▸ EXERCISE TASK: Count the lines in the material below that contain the string "glissando", and reply with that number only.
***** MATERIAL FOR THIS TASK *****
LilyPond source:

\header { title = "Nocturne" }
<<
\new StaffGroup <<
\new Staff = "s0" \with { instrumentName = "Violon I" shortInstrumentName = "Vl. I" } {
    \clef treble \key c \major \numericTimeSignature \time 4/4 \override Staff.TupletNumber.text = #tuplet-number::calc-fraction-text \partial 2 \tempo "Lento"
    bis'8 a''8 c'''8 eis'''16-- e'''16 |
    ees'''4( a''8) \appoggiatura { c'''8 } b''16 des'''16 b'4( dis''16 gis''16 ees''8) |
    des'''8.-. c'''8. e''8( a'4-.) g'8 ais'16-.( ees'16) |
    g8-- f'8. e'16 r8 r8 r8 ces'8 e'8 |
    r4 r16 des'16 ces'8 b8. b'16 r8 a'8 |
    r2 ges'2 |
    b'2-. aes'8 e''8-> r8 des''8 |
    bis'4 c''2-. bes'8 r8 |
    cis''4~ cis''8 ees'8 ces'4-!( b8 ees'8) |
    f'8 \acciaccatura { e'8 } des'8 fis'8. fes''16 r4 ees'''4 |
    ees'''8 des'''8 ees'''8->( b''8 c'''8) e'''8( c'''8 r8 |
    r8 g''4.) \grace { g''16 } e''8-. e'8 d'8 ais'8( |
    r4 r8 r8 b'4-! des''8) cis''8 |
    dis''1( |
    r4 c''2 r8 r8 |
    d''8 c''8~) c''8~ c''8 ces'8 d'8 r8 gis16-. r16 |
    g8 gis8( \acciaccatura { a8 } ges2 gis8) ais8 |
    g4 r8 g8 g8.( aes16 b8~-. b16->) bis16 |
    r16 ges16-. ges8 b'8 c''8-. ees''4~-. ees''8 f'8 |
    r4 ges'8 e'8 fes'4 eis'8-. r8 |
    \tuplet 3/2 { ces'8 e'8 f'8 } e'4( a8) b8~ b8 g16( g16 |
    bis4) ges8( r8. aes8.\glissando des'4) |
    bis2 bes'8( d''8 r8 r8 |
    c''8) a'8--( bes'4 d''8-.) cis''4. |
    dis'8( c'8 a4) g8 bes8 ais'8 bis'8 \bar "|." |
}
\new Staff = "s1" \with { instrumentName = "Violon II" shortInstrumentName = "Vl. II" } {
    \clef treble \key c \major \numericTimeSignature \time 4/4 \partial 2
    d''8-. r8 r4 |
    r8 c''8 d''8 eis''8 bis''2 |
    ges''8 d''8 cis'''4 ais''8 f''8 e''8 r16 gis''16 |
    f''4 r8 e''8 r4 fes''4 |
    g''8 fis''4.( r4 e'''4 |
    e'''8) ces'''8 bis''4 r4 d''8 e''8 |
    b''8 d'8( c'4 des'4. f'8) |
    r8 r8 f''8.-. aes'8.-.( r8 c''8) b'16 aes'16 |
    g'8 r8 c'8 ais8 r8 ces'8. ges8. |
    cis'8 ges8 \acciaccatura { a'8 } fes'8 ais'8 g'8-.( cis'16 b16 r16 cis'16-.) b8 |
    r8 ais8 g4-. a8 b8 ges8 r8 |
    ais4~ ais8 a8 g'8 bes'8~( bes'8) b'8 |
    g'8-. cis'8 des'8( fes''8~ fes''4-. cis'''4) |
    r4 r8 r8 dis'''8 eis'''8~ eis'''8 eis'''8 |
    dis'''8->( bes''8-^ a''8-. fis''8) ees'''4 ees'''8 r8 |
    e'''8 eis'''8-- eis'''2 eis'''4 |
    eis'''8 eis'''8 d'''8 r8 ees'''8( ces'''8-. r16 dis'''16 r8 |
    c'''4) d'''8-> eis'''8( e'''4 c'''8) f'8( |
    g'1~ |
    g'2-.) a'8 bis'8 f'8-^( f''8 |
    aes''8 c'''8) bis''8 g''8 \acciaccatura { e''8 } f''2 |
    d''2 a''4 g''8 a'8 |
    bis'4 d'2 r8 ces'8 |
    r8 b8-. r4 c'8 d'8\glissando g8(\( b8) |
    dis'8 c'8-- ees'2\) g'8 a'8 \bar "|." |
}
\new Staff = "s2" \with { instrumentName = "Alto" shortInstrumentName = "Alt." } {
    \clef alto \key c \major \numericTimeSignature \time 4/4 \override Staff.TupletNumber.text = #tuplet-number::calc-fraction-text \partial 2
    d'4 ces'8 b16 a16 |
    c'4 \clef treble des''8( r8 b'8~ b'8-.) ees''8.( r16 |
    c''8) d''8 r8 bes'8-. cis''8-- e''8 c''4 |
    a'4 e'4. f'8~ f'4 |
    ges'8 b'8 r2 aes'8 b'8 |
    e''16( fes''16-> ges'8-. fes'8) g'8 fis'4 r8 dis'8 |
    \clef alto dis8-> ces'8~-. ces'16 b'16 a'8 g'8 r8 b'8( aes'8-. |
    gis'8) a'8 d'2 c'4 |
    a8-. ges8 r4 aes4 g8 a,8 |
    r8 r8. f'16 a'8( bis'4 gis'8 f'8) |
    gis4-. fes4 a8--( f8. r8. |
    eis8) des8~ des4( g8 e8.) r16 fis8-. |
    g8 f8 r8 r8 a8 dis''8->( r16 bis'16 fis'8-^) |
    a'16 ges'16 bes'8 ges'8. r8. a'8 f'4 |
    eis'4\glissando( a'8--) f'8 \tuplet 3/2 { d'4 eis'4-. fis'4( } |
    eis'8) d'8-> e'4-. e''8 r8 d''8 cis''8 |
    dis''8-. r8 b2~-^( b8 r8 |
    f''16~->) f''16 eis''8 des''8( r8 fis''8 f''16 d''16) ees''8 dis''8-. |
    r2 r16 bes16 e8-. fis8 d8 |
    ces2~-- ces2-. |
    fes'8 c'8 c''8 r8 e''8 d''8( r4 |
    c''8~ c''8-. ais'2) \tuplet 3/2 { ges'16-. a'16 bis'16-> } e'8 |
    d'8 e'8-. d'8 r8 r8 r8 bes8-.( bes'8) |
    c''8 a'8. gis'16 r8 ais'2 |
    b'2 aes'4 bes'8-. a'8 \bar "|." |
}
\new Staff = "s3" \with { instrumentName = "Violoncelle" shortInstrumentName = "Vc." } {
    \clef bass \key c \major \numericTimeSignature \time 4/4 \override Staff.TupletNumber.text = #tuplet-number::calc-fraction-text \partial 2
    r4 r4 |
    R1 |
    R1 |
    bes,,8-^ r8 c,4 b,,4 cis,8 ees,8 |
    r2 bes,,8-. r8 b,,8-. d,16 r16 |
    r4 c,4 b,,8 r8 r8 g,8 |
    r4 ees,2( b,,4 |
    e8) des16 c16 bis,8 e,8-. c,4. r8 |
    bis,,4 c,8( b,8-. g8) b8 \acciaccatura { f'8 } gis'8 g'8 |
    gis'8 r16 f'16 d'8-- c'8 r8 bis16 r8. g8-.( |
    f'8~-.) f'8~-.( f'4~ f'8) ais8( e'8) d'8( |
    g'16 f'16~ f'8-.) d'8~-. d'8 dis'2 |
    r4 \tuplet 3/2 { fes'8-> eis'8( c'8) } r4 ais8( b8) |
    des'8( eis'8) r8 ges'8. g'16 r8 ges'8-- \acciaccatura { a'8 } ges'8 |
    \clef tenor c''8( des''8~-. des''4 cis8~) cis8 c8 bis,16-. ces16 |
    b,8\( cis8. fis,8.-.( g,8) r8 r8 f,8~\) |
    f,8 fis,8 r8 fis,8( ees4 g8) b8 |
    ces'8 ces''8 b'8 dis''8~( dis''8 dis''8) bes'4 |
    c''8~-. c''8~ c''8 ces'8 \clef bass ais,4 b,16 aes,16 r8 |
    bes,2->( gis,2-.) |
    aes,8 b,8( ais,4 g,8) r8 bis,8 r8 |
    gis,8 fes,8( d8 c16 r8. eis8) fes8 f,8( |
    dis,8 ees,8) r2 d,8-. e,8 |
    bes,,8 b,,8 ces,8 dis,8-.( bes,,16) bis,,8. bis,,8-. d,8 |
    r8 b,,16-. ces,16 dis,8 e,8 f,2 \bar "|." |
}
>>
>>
*****
▸ WRITTEN ANSWER: 3